(MATERIAL SHOWN)
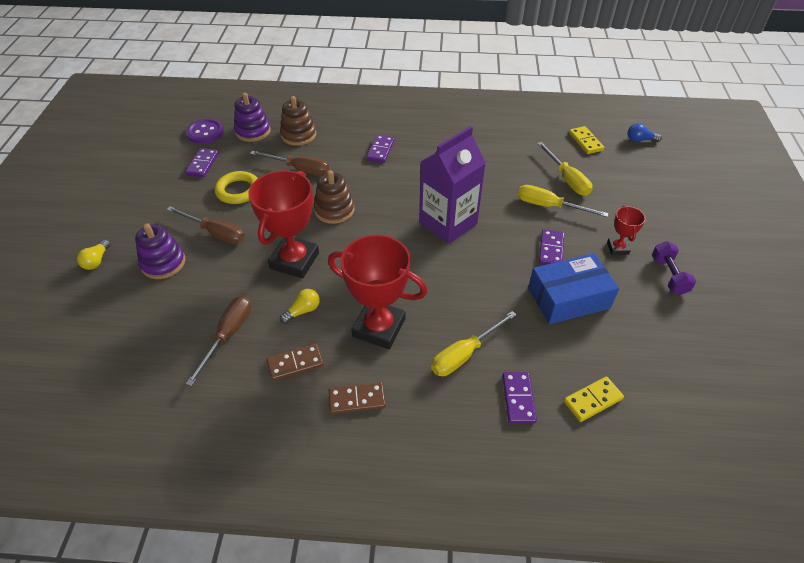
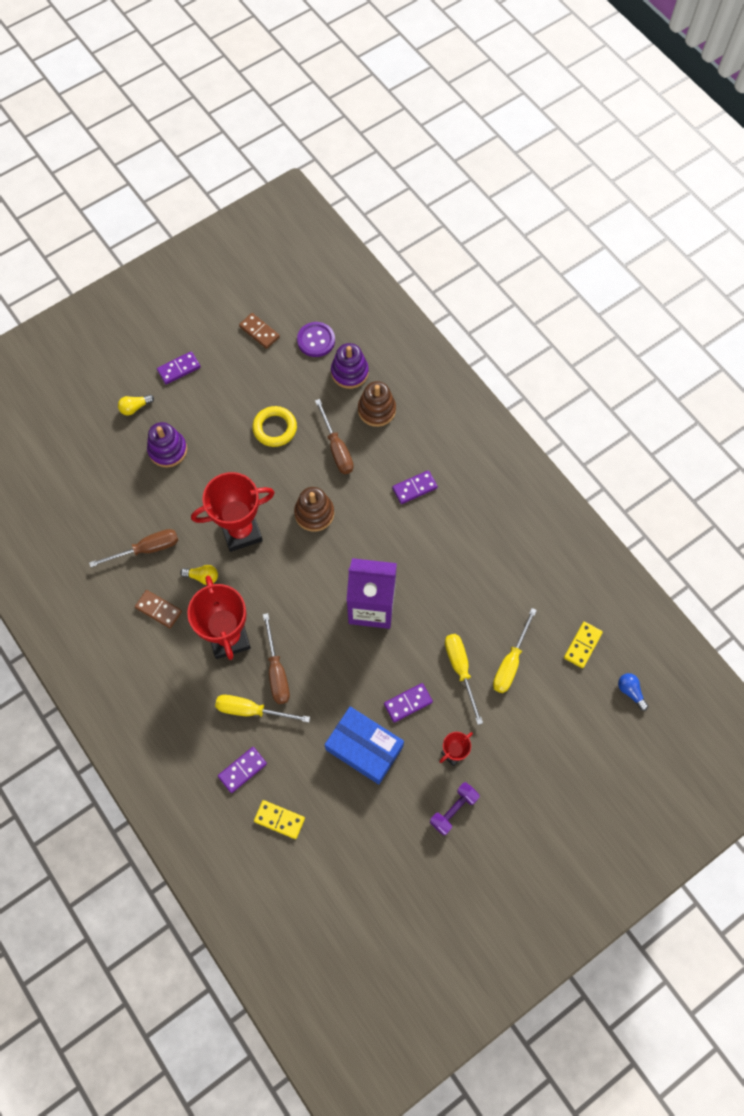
camera: 50 degrees right, 20 degrees up
brown screwdriver [166,206,245,244] -> brown screwdriver moved to [263,613,290,704]
purple domino [185,148,219,177] -> purple domino moved to [157,351,201,384]
brown domino [329,382,386,414] -> brown domino moved to [239,313,280,349]

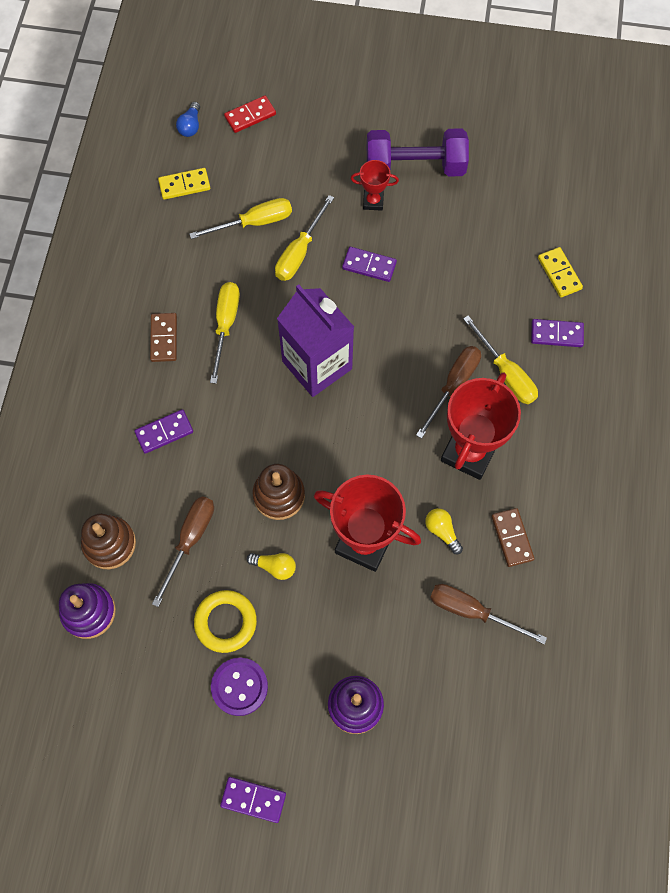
camera: 135 degrees left, 0 degrees up
yellow light bulb [118,394,154,415] -> yellow light bulb moved to [247,553,296,580]
brown domino [239,313,280,349] -> brown domino moved to [150,313,177,362]
purple button [297,322,335,357] -> purple button moved to [211,658,268,716]
blue box [325,706,404,785] -> none
purple domino [392,470,438,504] -> purple domino turned 45 degrees counterclockwise [134,409,193,454]
purple dumbbell [430,782,480,835] -> purple dumbbell [367,128,469,177], size x1.78
none -> yellow screwdriver [210,282,240,384]
none -> red domino [224,95,276,133]

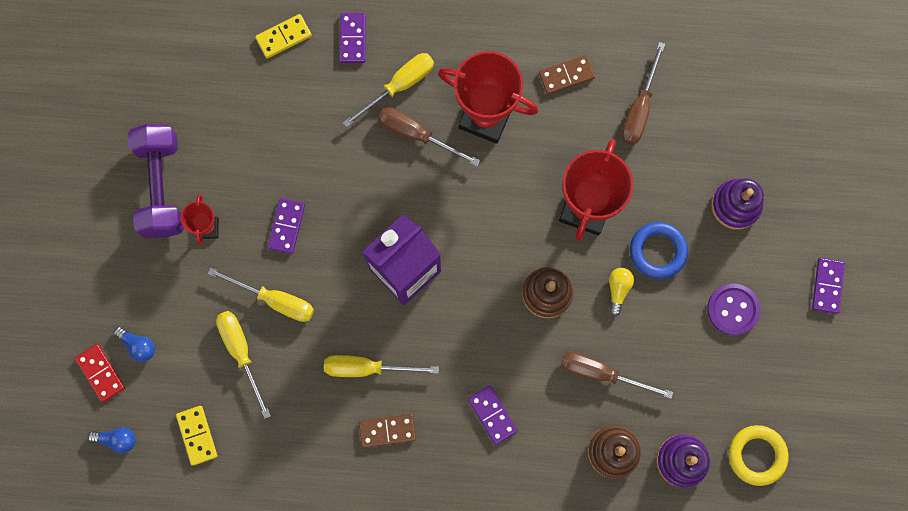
camera: 95 degrees left, 10 degrees up
yellow ring [194,590,257,653] -> yellow ring moved to [729,425,789,486]
yellow light bulb [425,508,463,554] -> none
none -> blue light bulb [114,327,155,362]
none -> blue ring [630,222,688,279]

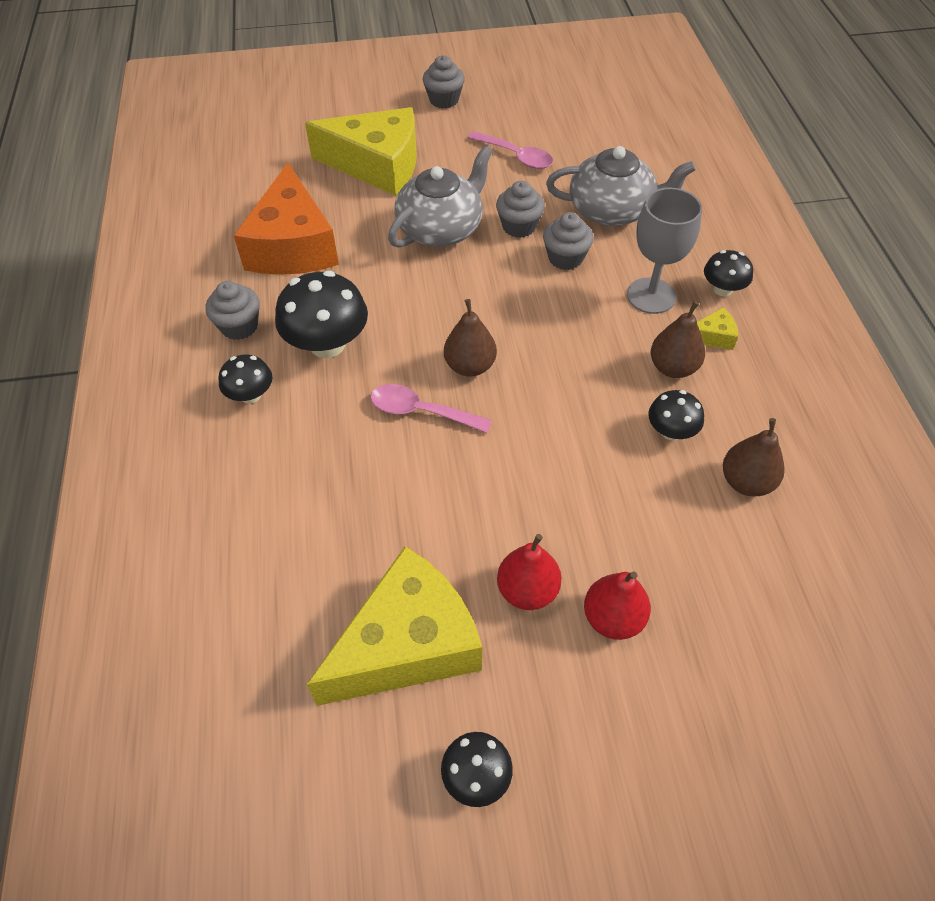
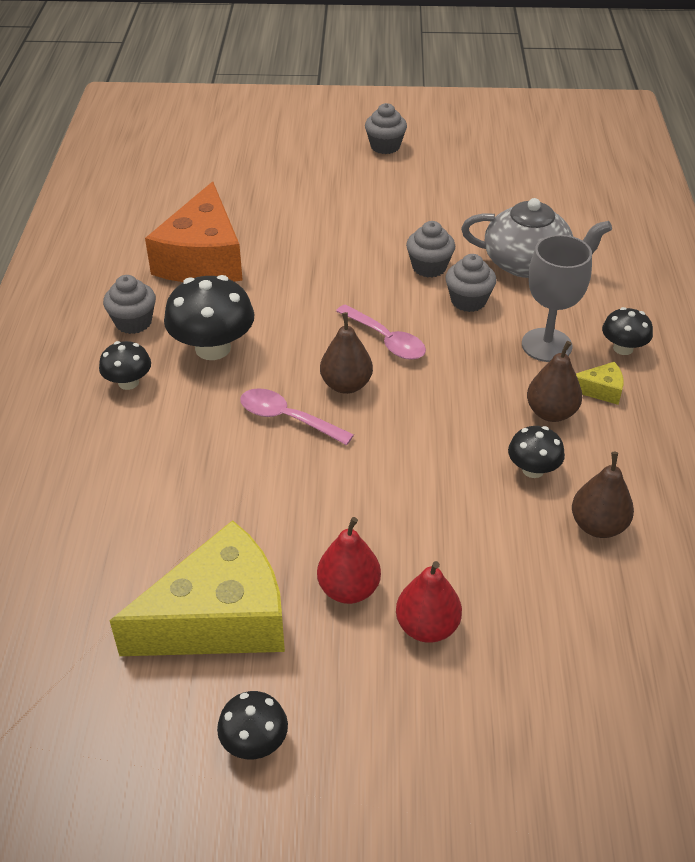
camera: 10 degrees right, 10 degrees down
yellow cheese [305,107,417,196] -> none
grey teapot [388,145,493,248] -> none
pink spoon [468,131,553,169] -> pink spoon moved to [336,304,426,360]

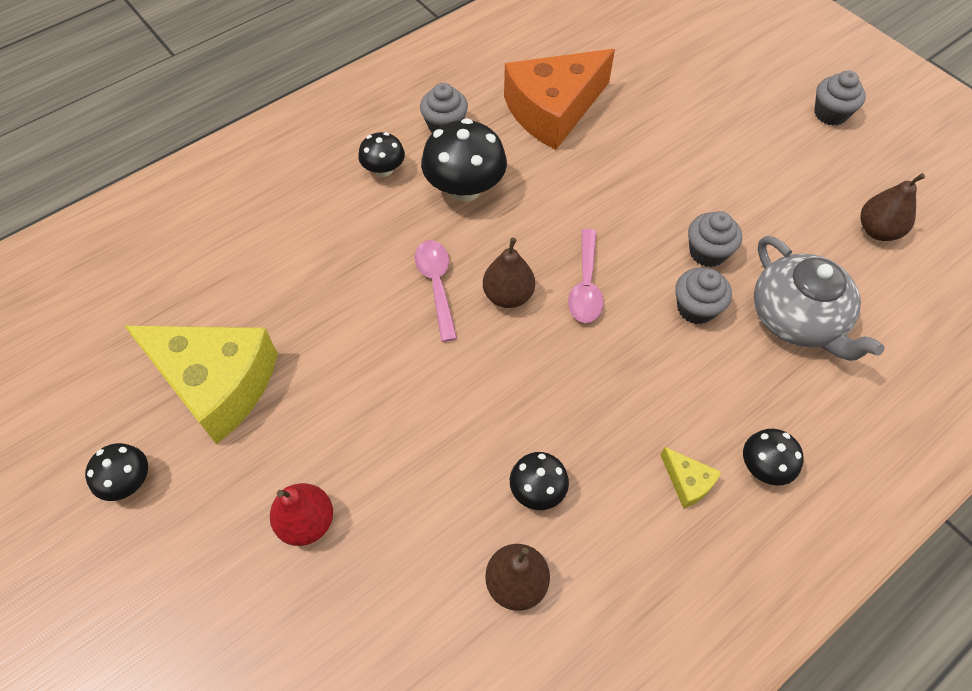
camera: 50 degrees right, 15 degrees up
red pear [317,517,381,604] -> none
grey goblet [522,235,592,362] -> none
brown pear [527,341,582,422] -> brown pear moved to [860,173,925,241]

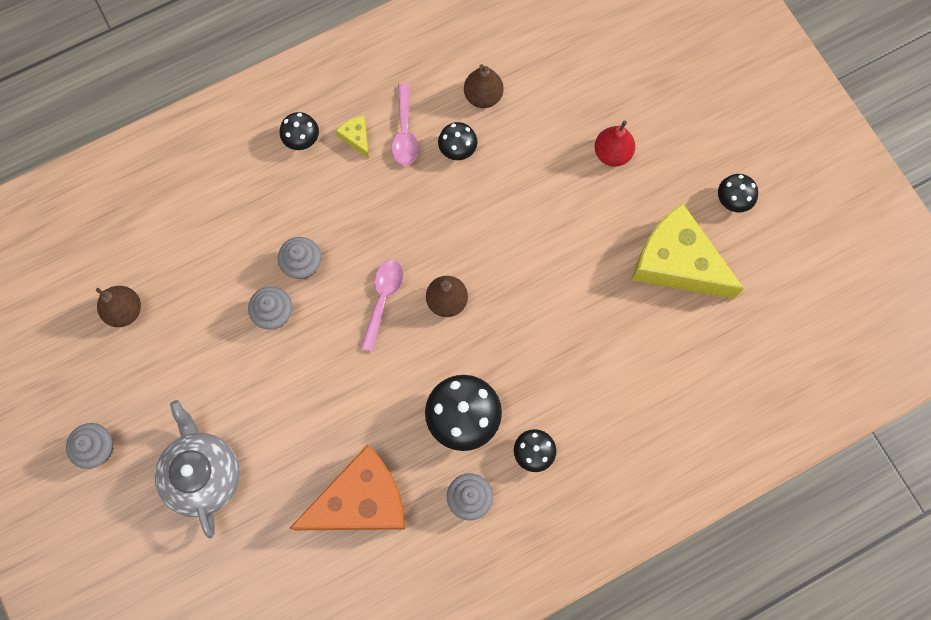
camera: 170 degrees left, 15 degrees up
pink spoon [415,240,457,342] -> pink spoon moved to [391,83,419,165]
grey teapot [754,236,885,361] -> grey teapot moved to [155,400,240,539]

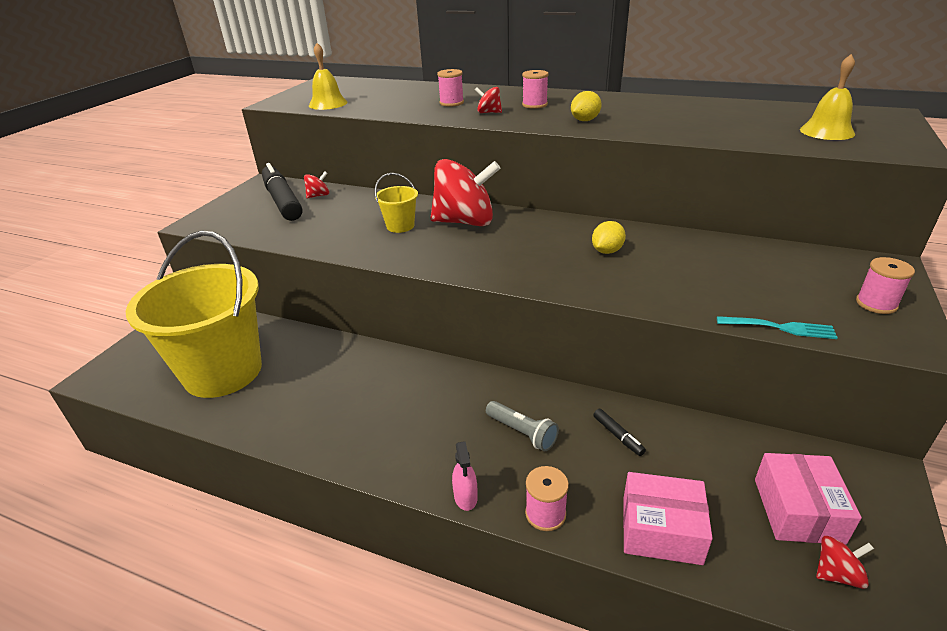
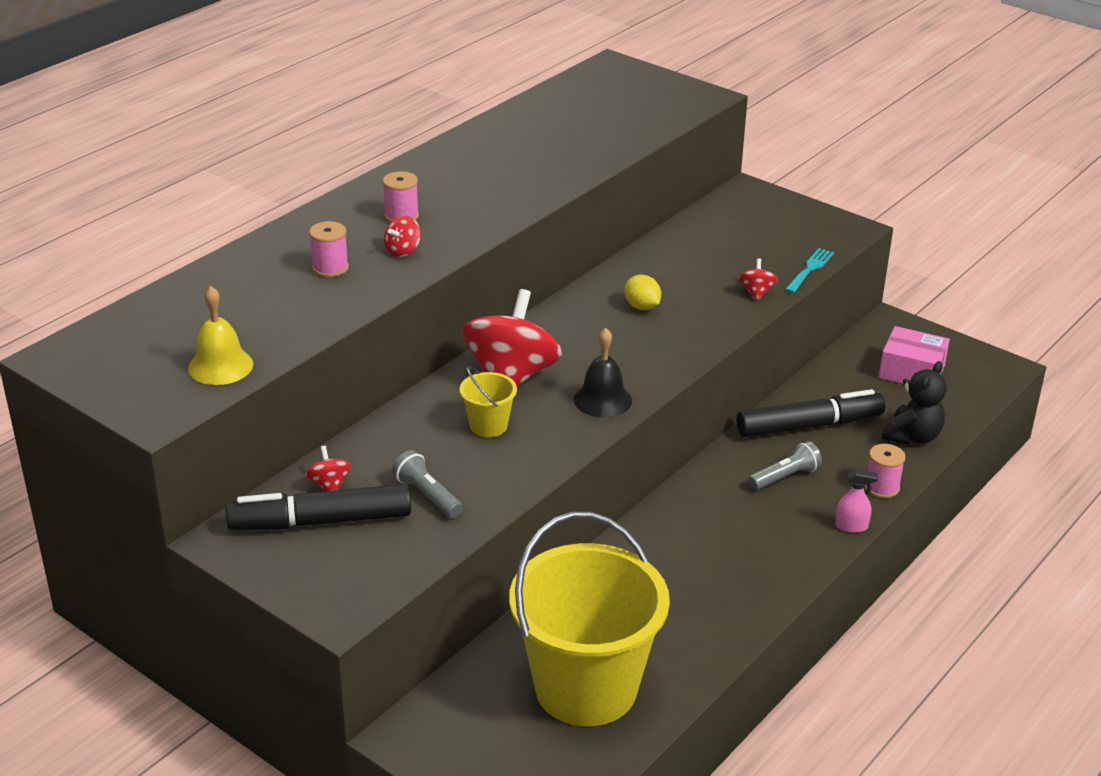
camera: 75 degrees left, 0 degrees up
yellow lemon [571,91,602,121] -> none
black marker [593,409,646,456] -> black marker [737,389,885,437], size x2.49
pink box [623,472,713,565] -> black teddy bear [882,361,947,445]
yellow bell [800,54,855,140] -> none
red spinning top [816,536,874,589] -> red spinning top moved to [738,258,778,301]
pink spool [856,257,915,314] -> none
none -> grey flashlight [392,450,463,518]
none -> black bell [574,328,632,418]

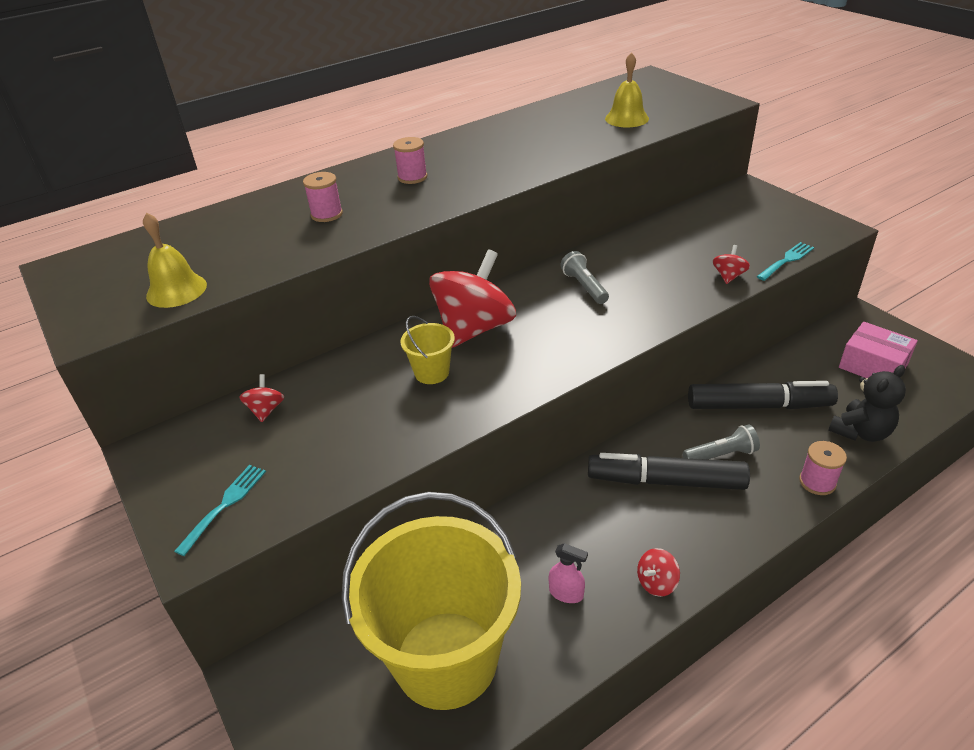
camera: 20 degrees right, 5 degrees up
black marker [225,484,411,530] -> black marker moved to [588,453,750,490]
red spinning top [384,216,421,257] -> red spinning top moved to [637,548,680,597]
grey flashlight [392,450,463,518] -> grey flashlight moved to [560,251,609,304]
black bell [574,328,632,418] -> none
yellow lemon [624,275,661,310] -> none
pink spray bottle [835,469,878,533] -> pink spray bottle moved to [548,543,588,603]
none -> turquoise fork [174,465,266,556]
none -> yellow bell [605,52,649,127]

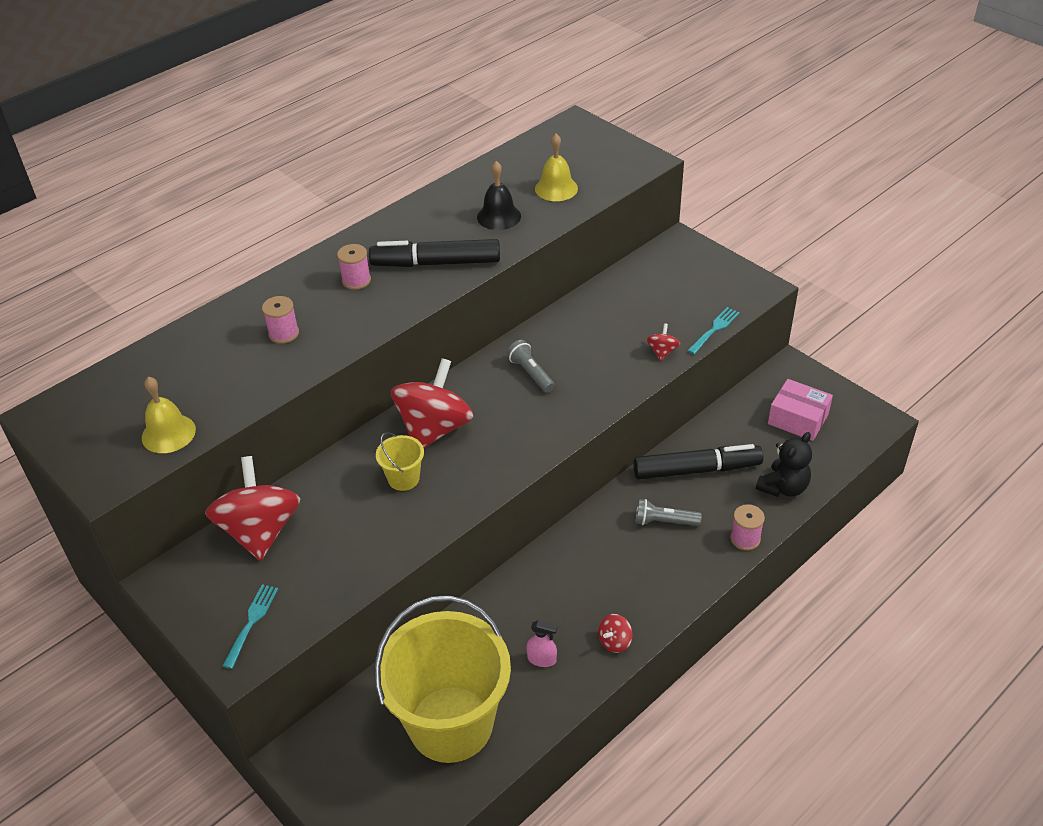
camera: 10 degrees left, 5 degrees up
red spinning top [239,374,284,422] -> red spinning top [205,456,300,561], size x2.39
black marker [588,453,750,490] -> black marker moved to [369,239,500,267]
grey flashlight [683,425,760,459] -> grey flashlight turned 150 degrees counterclockwise [636,499,702,526]
none -> black bell [477,161,521,230]

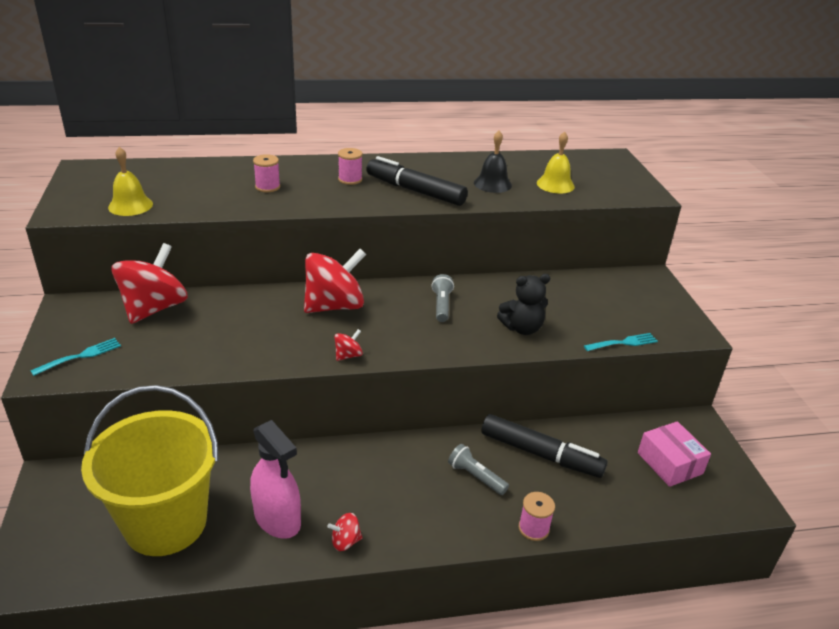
camera: 30 degrees right, 10 degrees down
yellow bucket [376,432,424,491] -> none
pink spray bottle [526,620,558,667] -> pink spray bottle [250,420,301,539], size x2.10
red spinning top [647,324,680,361] -> red spinning top moved to [334,329,363,361]
black teddy bear [756,432,812,497] -> black teddy bear moved to [497,274,551,335]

(EXERCISE DIRECTIONS) What do the lines above say from the one containing "purple button [297,322,335,357]" down to the one containing "none -> red domino [224,95,276,133]"? Return them exactly, both end lines included, and only them.

(EXERCISE SOLUTION)
purple button [297,322,335,357] -> purple button moved to [211,658,268,716]
blue box [325,706,404,785] -> none
purple domino [392,470,438,504] -> purple domino turned 45 degrees counterclockwise [134,409,193,454]
purple dumbbell [430,782,480,835] -> purple dumbbell [367,128,469,177], size x1.78
none -> yellow screwdriver [210,282,240,384]
none -> red domino [224,95,276,133]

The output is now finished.